**YOUR TASK**:
An acceptable answer contains every record below, unchanged, and no pictures.

Object tracking records
---

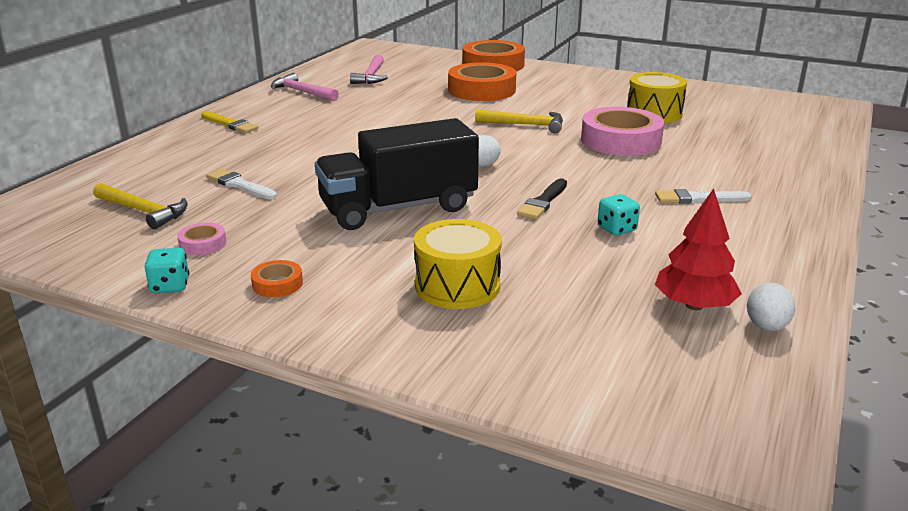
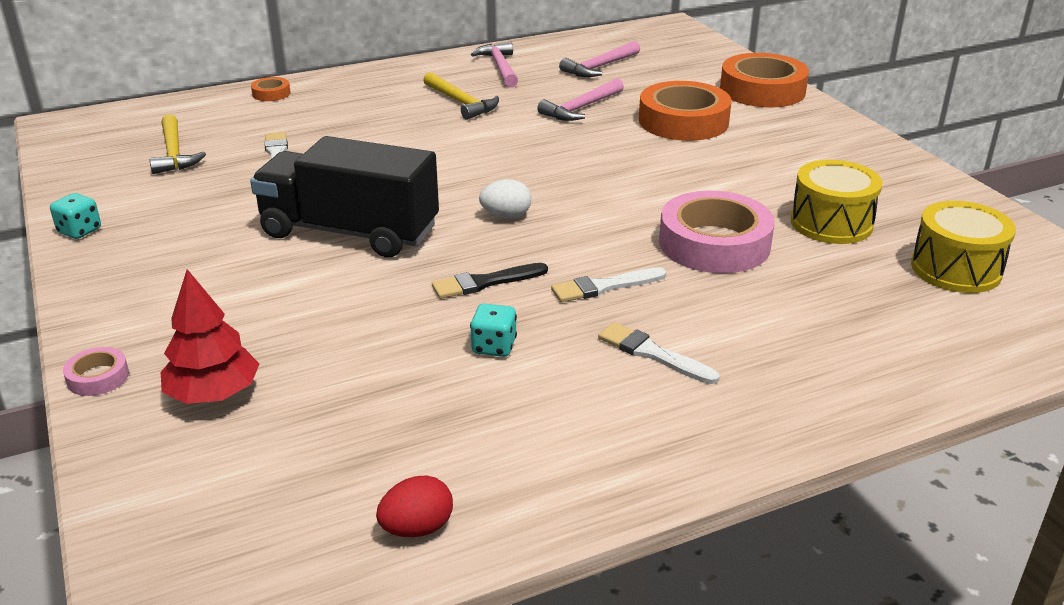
camera: 40 degrees right, 5 degrees up
(203, 244) = (159, 202): pink tape -> pink tape (98, 377)
(230, 124) = (378, 85): yellow brush -> none
(277, 284) = (141, 264): orange tape -> orange tape (271, 93)
(406, 100) = (580, 108): none -> pink hammer
(457, 286) = (251, 333): yellow drum -> yellow drum (956, 269)
(525, 125) = (645, 183): yellow hammer -> yellow hammer (461, 103)
(610, 179) = (604, 287): none -> white brush
(694, 305) = (398, 466): red tree -> red tree (214, 394)
(766, 327) = (417, 528): white egg -> red egg

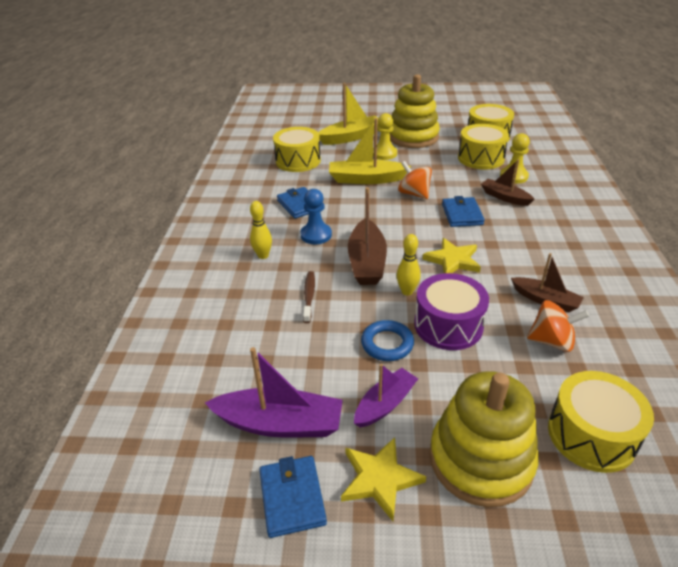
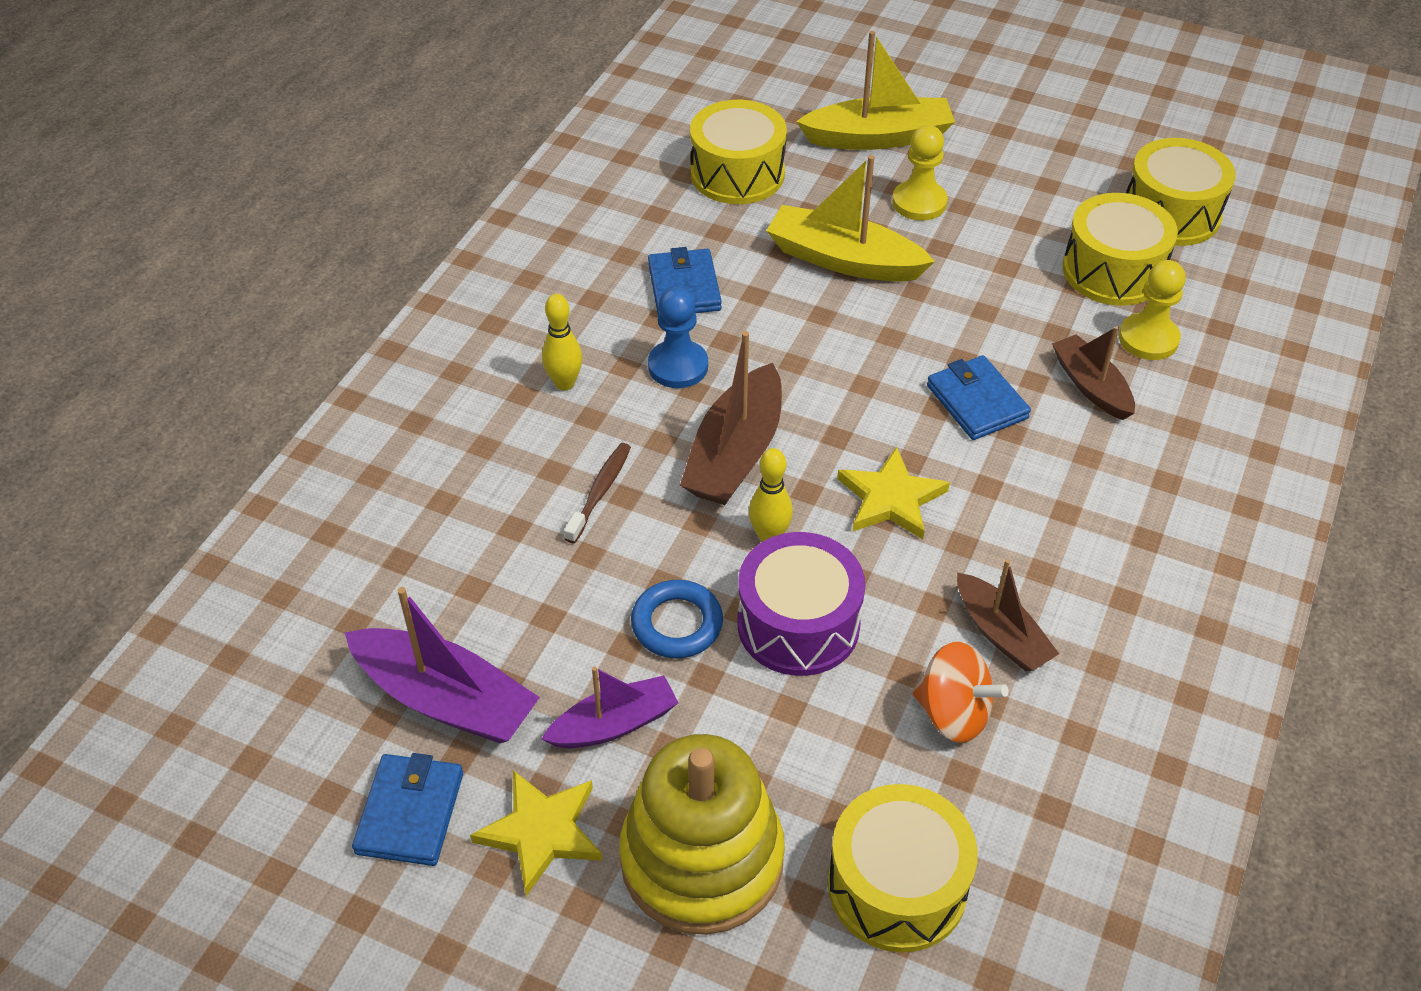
camera: 20 degrees right, 10 degrees up
(413, 137) = (1007, 173): yellow stacking toy -> none
(414, 194) = (915, 324): orange spinning top -> none
(462, 214) = (977, 402): blue wallet -> blue wallet turned 45 degrees counterclockwise

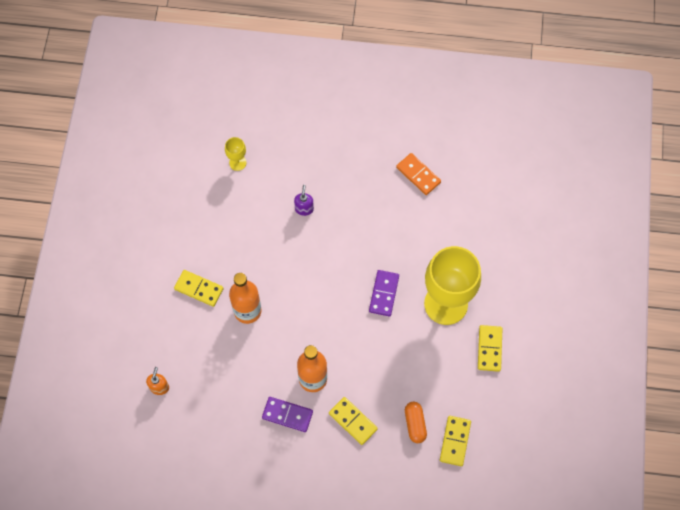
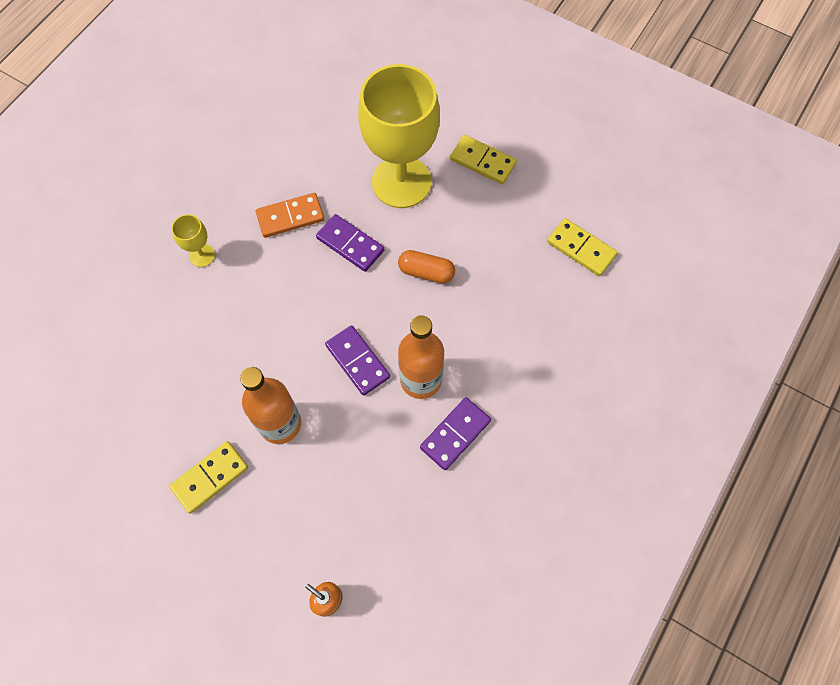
camera: 65 degrees left, 0 degrees up
(237, 163) = (55, 344): yellow goblet -> yellow goblet (202, 255)
(304, 209) = (177, 288): purple soap dispenser -> none
(307, 336) = (357, 361): none -> purple domino
(353, 421) = (502, 355): yellow domino -> none
(415, 424) = (539, 283): orange capsule -> orange capsule (426, 272)
(418, 175) = (216, 138): orange domino -> orange domino (290, 217)

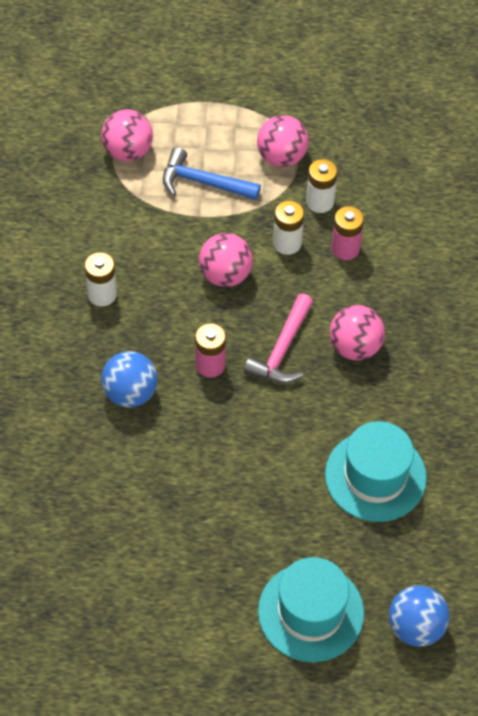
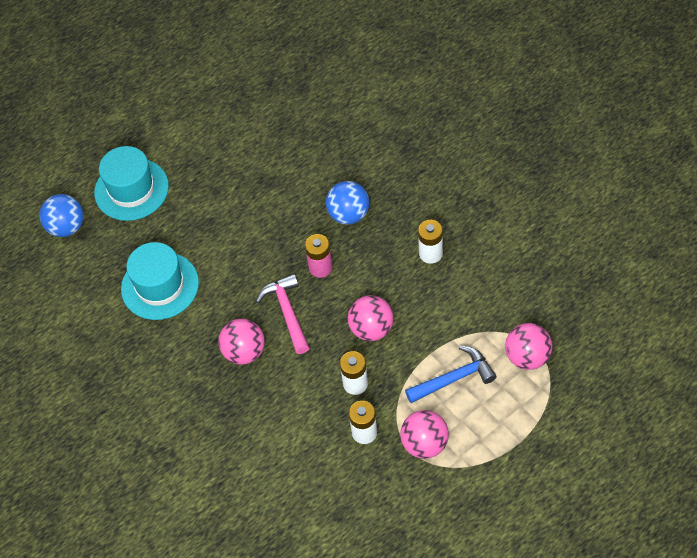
camera: 145 degrees right, 0 degrees up
(345, 248) = (314, 413): pink battery -> none

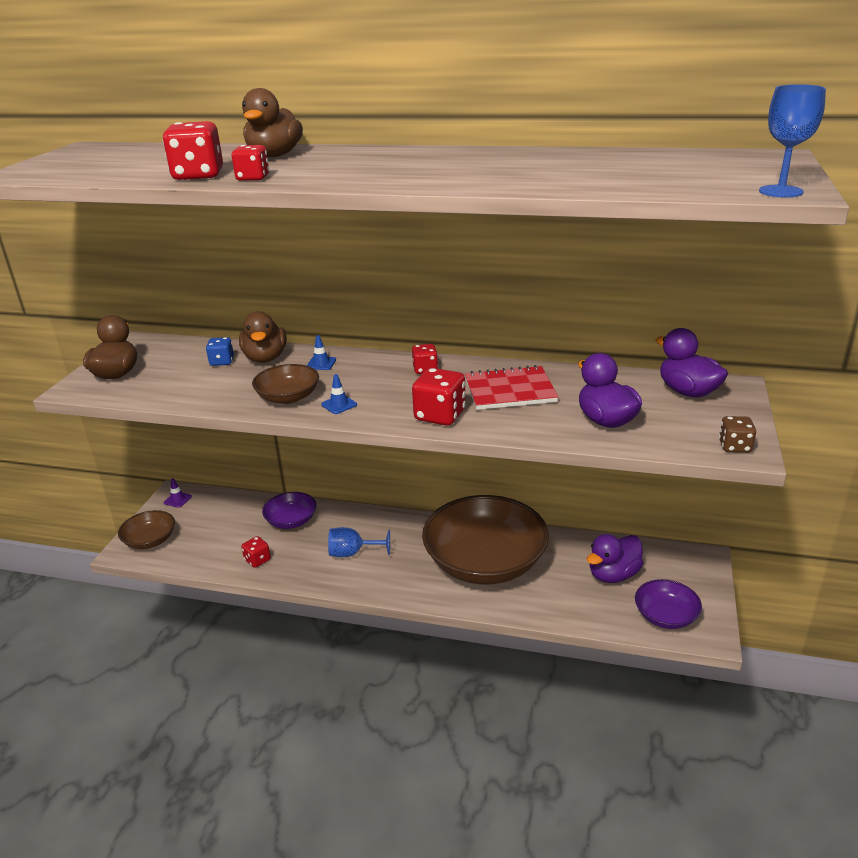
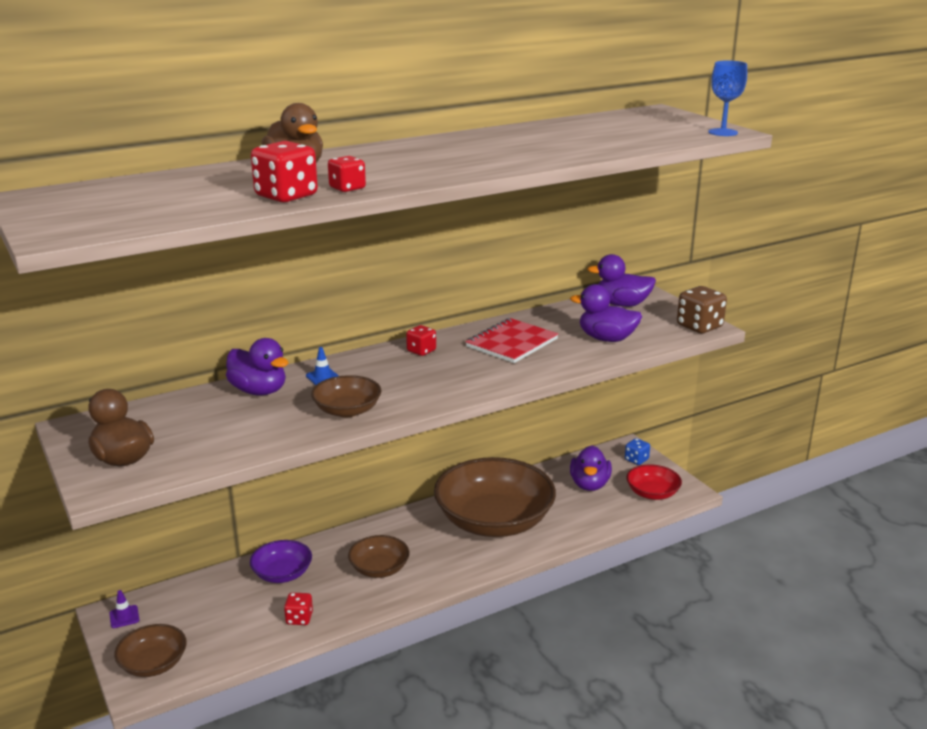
camera: 45 degrees left, 5 degrees down
(222, 362) = (219, 409): blue dice -> blue dice (636, 460)
(265, 358) = (259, 391): brown duck -> purple duck
(339, 405) = (403, 399): blue traffic cone -> none
(352, 553) = (379, 568): blue goblet -> brown bowl
(440, 415) = (495, 377): red dice -> none
(665, 616) = (652, 493): purple bowl -> red bowl
(734, 447) = (699, 326): brown dice -> brown dice, size x1.65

---

**OUTPUT FOR THIS EXERCISE**:
camera: 40 degrees right, 5 degrees up
(203, 244) = (159, 202): pink tape -> pink tape (98, 377)
(230, 124) = (378, 85): yellow brush -> none
(277, 284) = (141, 264): orange tape -> orange tape (271, 93)
(406, 100) = (580, 108): none -> pink hammer
(457, 286) = (251, 333): yellow drum -> yellow drum (956, 269)
(525, 125) = (645, 183): yellow hammer -> yellow hammer (461, 103)
(610, 179) = (604, 287): none -> white brush
(694, 305) = (398, 466): red tree -> red tree (214, 394)
(766, 327) = (417, 528): white egg -> red egg

camera: 20 degrees right, 10 degrees up
(413, 137) = (1007, 173): yellow stacking toy -> none
(414, 194) = (915, 324): orange spinning top -> none
(462, 214) = (977, 402): blue wallet -> blue wallet turned 45 degrees counterclockwise

camera: 65 degrees left, 0 degrees up
(237, 163) = (55, 344): yellow goblet -> yellow goblet (202, 255)
(304, 209) = (177, 288): purple soap dispenser -> none
(307, 336) = (357, 361): none -> purple domino
(353, 421) = (502, 355): yellow domino -> none
(415, 424) = (539, 283): orange capsule -> orange capsule (426, 272)
(418, 175) = (216, 138): orange domino -> orange domino (290, 217)

camera: 145 degrees right, 0 degrees up
(345, 248) = (314, 413): pink battery -> none

camera: 45 degrees left, 5 degrees down
(222, 362) = (219, 409): blue dice -> blue dice (636, 460)
(265, 358) = (259, 391): brown duck -> purple duck
(339, 405) = (403, 399): blue traffic cone -> none
(352, 553) = (379, 568): blue goblet -> brown bowl
(440, 415) = (495, 377): red dice -> none
(665, 616) = (652, 493): purple bowl -> red bowl
(734, 447) = (699, 326): brown dice -> brown dice, size x1.65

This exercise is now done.